▸ Required work
Give all of the records again precisely, excluding whatever pictures they contain.

Scene images with change listings
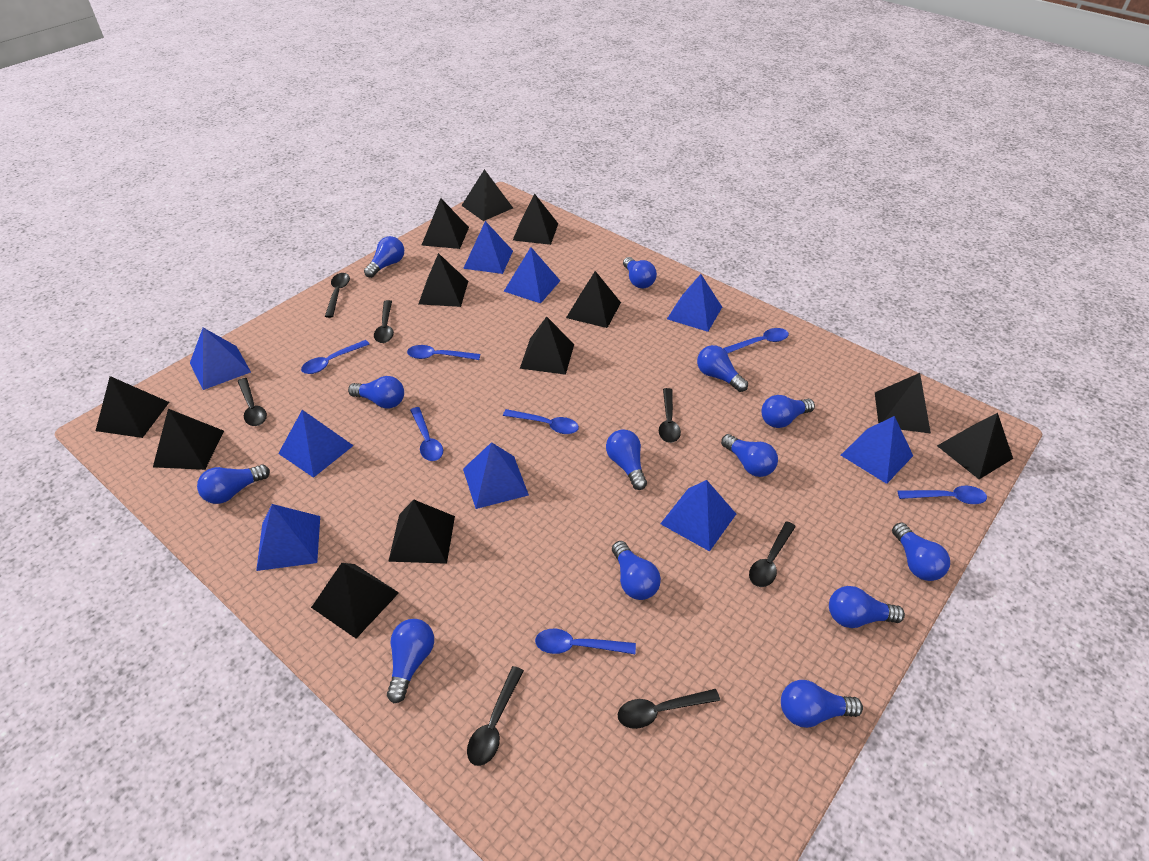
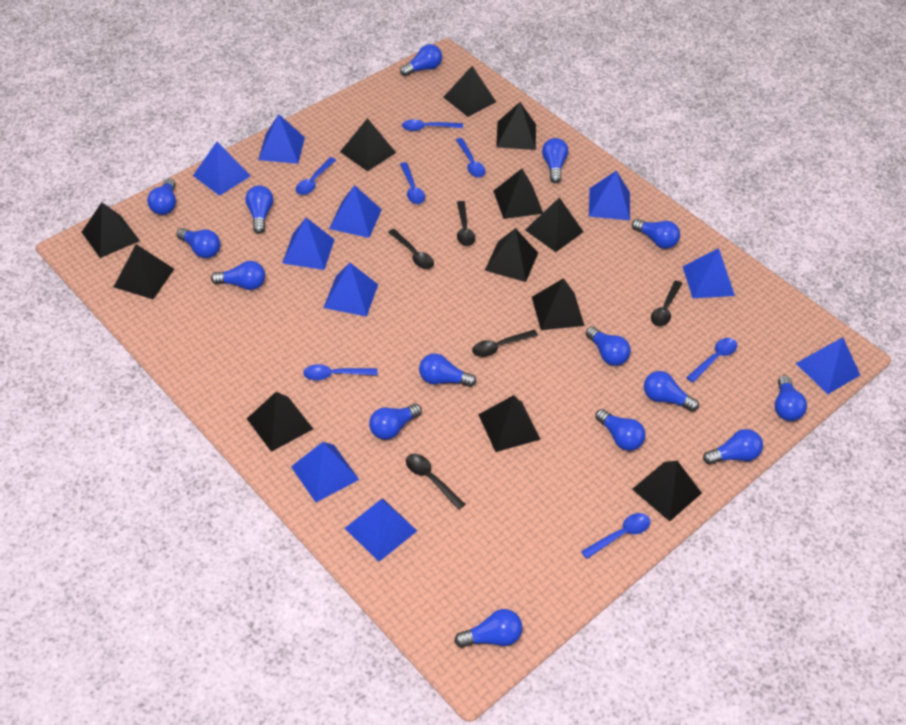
black spoon: 7 -> 5
blue light bulb: 13 -> 15
blue pyramid: 9 -> 10

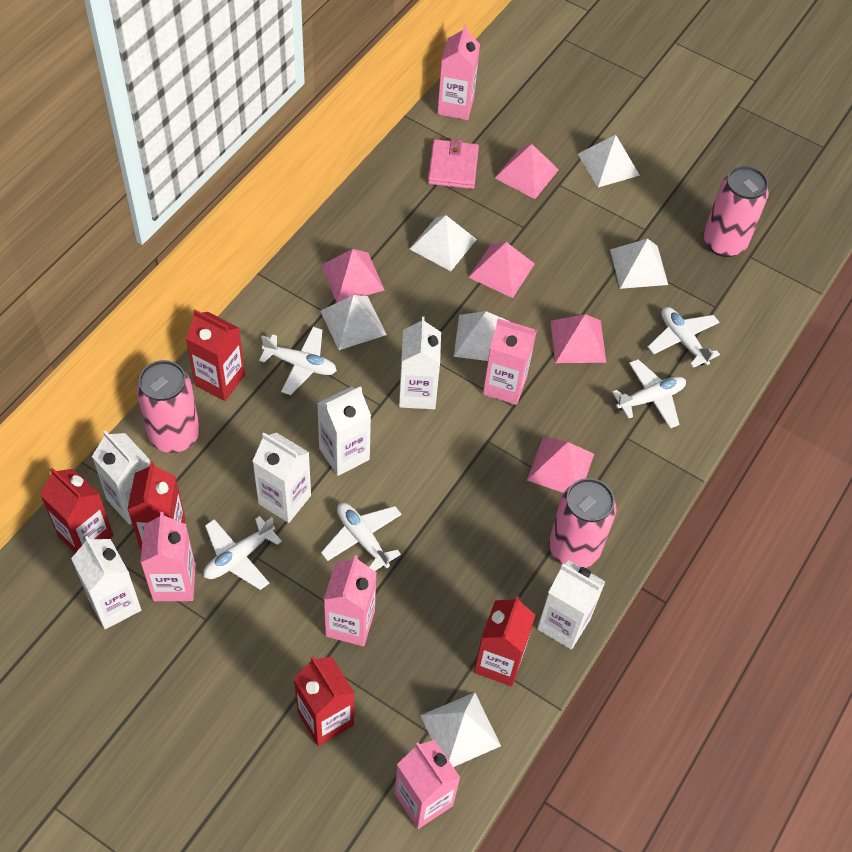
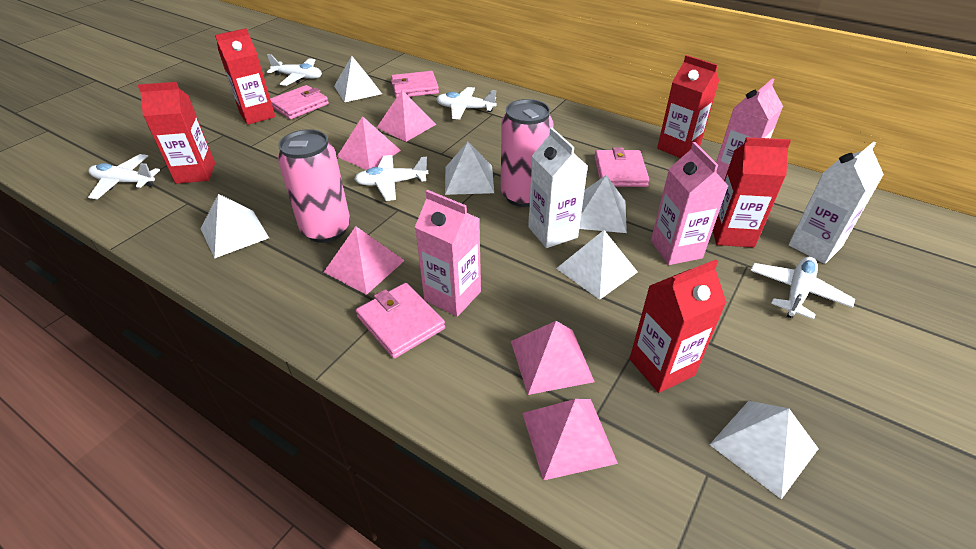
pink can: 3 -> 2
pink carton: 5 -> 3
pink wallet: 1 -> 4
white carton: 6 -> 2

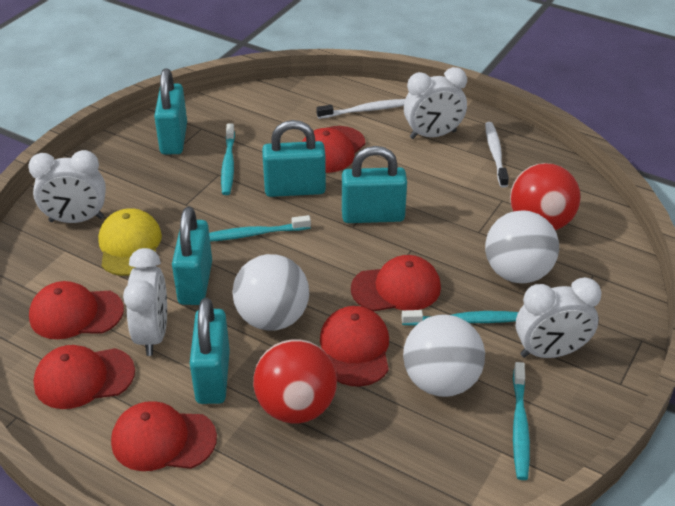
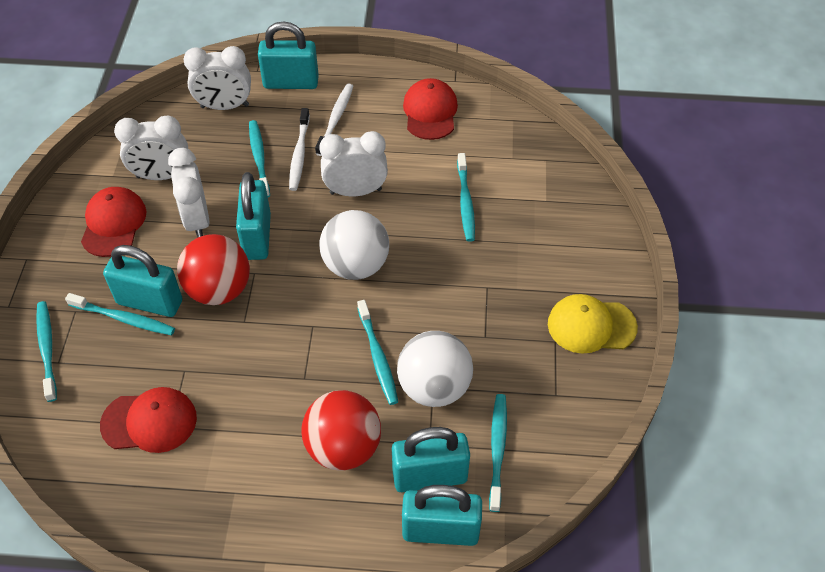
red cap: 6 -> 3
turquoise toothbrush: 4 -> 6
white ball: 3 -> 2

▸ Written answer
black spoon: 7 -> 5
blue light bulb: 13 -> 15
blue pyramid: 9 -> 10

pink can: 3 -> 2
pink carton: 5 -> 3
pink wallet: 1 -> 4
white carton: 6 -> 2

red cap: 6 -> 3
turquoise toothbrush: 4 -> 6
white ball: 3 -> 2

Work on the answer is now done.